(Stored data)
* start *

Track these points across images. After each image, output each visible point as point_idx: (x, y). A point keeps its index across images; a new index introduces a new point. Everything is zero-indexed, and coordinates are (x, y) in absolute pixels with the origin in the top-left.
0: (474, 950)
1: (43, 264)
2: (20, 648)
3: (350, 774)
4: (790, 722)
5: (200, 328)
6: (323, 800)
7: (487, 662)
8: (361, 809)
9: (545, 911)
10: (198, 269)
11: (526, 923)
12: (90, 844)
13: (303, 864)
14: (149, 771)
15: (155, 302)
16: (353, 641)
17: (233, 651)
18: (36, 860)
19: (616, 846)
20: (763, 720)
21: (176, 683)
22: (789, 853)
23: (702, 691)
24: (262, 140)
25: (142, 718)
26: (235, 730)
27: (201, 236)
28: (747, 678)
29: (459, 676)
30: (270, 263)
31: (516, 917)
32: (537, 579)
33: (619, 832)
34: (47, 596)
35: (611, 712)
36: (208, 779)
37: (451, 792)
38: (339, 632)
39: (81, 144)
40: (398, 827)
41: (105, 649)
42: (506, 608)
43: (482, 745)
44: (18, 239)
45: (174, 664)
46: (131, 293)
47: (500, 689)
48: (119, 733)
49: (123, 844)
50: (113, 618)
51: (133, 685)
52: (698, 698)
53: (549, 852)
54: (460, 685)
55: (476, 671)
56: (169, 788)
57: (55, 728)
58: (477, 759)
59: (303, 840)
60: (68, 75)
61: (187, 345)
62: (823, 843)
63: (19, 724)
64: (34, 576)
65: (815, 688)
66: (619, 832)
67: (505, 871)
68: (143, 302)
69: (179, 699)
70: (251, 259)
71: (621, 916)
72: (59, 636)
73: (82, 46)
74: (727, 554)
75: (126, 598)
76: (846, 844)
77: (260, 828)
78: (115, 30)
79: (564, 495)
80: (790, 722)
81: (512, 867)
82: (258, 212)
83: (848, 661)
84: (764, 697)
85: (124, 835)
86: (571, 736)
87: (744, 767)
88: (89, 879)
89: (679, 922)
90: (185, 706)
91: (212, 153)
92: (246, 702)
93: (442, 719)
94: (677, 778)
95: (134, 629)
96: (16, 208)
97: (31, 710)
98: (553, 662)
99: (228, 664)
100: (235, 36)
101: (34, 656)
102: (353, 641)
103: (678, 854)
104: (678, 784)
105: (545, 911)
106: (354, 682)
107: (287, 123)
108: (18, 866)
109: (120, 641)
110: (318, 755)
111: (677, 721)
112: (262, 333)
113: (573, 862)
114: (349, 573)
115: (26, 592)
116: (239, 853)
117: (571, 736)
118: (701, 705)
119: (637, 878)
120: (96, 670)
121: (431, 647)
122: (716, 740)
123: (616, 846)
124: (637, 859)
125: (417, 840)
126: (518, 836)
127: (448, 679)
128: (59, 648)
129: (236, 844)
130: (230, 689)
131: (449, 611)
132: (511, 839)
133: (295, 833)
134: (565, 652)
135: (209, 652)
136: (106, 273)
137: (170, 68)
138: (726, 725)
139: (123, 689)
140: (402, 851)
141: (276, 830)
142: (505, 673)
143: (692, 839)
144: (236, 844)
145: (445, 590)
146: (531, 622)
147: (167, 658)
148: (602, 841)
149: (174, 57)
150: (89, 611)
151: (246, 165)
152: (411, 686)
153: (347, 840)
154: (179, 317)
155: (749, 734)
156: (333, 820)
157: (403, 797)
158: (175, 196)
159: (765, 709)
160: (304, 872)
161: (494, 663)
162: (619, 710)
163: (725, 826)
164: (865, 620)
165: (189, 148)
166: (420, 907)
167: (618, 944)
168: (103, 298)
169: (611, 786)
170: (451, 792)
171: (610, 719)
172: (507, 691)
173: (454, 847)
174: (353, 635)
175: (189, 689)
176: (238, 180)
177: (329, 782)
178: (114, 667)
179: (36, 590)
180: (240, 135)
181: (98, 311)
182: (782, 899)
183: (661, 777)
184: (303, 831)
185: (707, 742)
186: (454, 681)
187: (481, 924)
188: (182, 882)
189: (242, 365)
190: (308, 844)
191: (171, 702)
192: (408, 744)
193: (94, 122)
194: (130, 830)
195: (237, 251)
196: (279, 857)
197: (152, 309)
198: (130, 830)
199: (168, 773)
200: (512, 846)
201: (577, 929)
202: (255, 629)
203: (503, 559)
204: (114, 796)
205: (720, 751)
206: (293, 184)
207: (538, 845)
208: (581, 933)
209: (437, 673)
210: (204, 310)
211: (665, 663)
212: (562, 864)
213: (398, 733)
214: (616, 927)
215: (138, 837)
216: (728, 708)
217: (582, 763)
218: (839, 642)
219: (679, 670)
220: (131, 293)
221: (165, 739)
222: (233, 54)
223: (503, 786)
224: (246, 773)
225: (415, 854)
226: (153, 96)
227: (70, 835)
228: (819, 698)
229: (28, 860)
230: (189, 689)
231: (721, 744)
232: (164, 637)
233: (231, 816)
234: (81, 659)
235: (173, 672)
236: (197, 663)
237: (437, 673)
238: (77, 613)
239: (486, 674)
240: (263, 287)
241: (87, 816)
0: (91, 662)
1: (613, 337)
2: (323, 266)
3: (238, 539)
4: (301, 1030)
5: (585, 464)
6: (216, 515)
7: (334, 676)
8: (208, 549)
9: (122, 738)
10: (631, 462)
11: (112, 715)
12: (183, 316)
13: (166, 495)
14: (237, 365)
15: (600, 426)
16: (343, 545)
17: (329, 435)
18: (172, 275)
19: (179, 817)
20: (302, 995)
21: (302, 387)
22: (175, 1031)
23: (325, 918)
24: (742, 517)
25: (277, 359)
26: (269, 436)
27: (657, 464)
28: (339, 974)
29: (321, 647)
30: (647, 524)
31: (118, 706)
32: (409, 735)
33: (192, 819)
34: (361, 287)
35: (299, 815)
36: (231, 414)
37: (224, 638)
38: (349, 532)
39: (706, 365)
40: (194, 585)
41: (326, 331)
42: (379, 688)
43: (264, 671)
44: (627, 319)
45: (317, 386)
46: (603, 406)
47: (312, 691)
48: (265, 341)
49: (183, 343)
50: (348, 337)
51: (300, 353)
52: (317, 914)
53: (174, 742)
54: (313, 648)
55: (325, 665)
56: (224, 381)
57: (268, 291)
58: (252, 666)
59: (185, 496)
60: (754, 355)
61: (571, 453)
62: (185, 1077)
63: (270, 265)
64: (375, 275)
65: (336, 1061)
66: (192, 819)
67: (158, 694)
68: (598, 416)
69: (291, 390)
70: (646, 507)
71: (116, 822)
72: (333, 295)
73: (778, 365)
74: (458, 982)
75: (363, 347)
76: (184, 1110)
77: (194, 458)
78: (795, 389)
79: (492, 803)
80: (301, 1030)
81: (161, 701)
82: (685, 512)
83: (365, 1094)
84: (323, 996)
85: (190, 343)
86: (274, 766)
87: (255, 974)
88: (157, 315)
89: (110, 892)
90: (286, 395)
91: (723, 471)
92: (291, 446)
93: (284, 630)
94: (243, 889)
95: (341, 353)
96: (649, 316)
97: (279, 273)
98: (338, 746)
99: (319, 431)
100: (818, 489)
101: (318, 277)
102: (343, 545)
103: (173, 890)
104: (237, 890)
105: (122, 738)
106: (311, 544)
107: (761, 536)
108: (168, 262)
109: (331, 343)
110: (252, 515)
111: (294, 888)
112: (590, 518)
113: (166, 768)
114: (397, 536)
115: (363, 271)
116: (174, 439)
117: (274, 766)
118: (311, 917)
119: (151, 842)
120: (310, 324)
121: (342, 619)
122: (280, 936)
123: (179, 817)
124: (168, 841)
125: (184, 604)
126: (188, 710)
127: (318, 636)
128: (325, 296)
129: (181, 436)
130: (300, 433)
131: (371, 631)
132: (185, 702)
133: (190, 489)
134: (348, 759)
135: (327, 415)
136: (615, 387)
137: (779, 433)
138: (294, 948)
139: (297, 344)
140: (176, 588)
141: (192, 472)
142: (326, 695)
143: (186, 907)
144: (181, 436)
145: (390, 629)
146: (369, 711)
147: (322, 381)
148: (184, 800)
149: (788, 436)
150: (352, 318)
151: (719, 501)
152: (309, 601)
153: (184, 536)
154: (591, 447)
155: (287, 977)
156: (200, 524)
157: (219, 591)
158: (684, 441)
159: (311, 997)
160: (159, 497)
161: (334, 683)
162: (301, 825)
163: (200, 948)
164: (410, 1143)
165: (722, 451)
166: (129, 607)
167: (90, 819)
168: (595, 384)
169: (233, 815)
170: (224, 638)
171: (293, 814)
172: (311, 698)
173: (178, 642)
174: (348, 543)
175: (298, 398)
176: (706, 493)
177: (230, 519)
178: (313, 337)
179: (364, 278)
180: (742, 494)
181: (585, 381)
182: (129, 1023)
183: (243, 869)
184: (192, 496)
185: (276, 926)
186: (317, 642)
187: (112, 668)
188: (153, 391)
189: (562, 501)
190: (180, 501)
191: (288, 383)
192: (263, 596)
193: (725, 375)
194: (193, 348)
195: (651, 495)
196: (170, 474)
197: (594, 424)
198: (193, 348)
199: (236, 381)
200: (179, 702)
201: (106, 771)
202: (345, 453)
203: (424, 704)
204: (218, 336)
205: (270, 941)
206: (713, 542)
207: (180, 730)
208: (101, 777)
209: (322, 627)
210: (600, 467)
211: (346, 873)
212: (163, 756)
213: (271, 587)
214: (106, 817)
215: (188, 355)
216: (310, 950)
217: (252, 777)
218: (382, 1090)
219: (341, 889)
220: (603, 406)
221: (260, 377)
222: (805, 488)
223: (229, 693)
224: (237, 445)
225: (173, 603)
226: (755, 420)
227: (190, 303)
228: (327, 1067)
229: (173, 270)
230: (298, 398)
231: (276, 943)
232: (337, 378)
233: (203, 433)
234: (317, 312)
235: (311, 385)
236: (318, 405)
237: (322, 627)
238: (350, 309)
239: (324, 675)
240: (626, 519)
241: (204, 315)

* end *

Can you reproduce the material word for word, from its first line through the line containing "39: (81, 144)", with both of those lines included?

Track these points across images. After each image, output each visible point as point_idx: (x, y). A point keeps its index across images; a new index introduces a new point. Everything is zero-indexed, and coordinates are (x, y) in absolute pixels with the origin in the top-left.
0: (474, 950)
1: (43, 264)
2: (20, 648)
3: (350, 774)
4: (790, 722)
5: (200, 328)
6: (323, 800)
7: (487, 662)
8: (361, 809)
9: (545, 911)
10: (198, 269)
11: (526, 923)
12: (90, 844)
13: (303, 864)
14: (149, 771)
15: (155, 302)
16: (353, 641)
17: (233, 651)
18: (36, 860)
19: (616, 846)
20: (763, 720)
21: (176, 683)
22: (789, 853)
23: (702, 691)
24: (262, 140)
25: (142, 718)
26: (235, 730)
27: (201, 236)
28: (747, 678)
29: (459, 676)
30: (270, 263)
31: (516, 917)
32: (537, 579)
33: (619, 832)
34: (47, 596)
35: (611, 712)
36: (208, 779)
37: (451, 792)
38: (339, 632)
39: (81, 144)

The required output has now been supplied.